Goal of the exercise:
The answer is the data below, repeated exactly, with no pictures included.

*** Opening of Source data ***

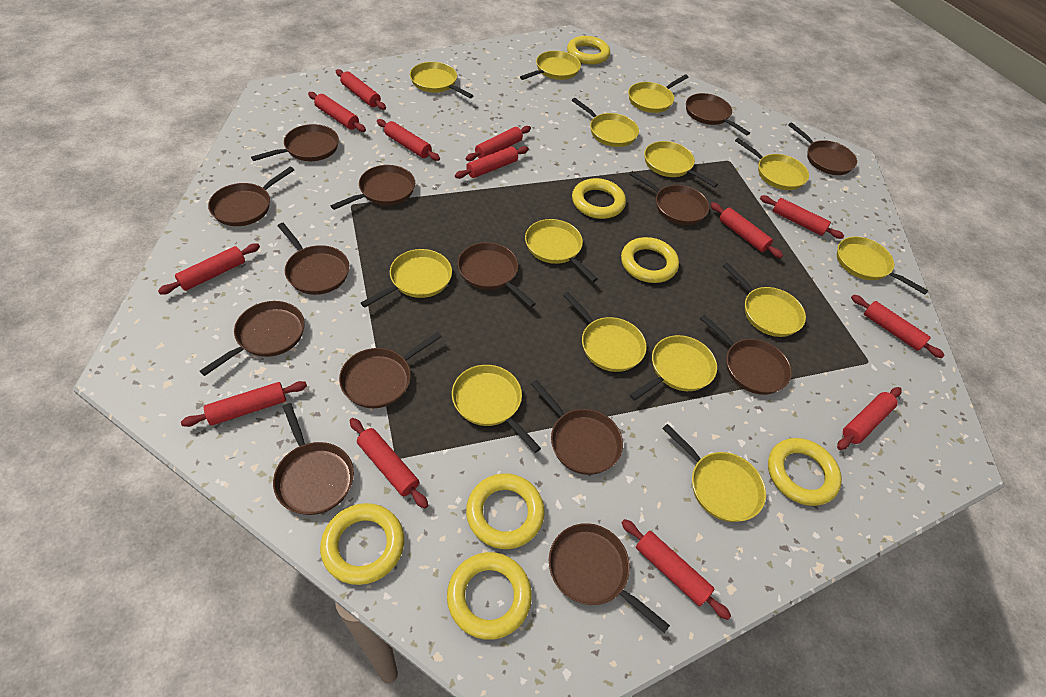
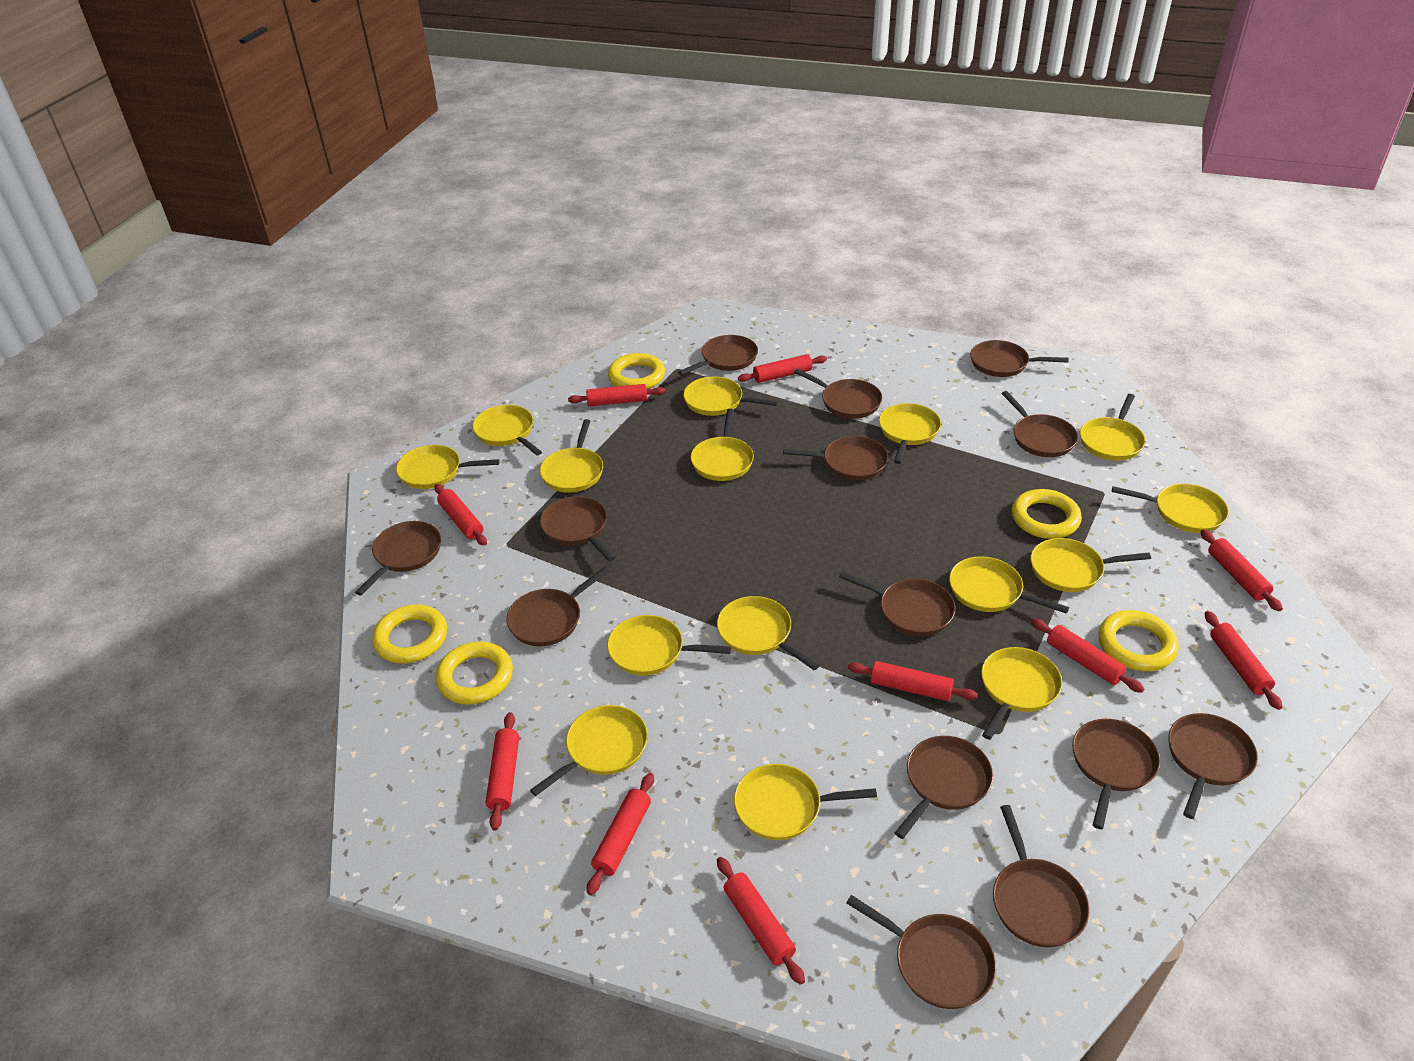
red rolling pin: 13 -> 10
yellow pan: 14 -> 15
yellow ring: 7 -> 5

*** Close of Source data ***

Problem solution:
red rolling pin: 13 -> 10
yellow pan: 14 -> 15
yellow ring: 7 -> 5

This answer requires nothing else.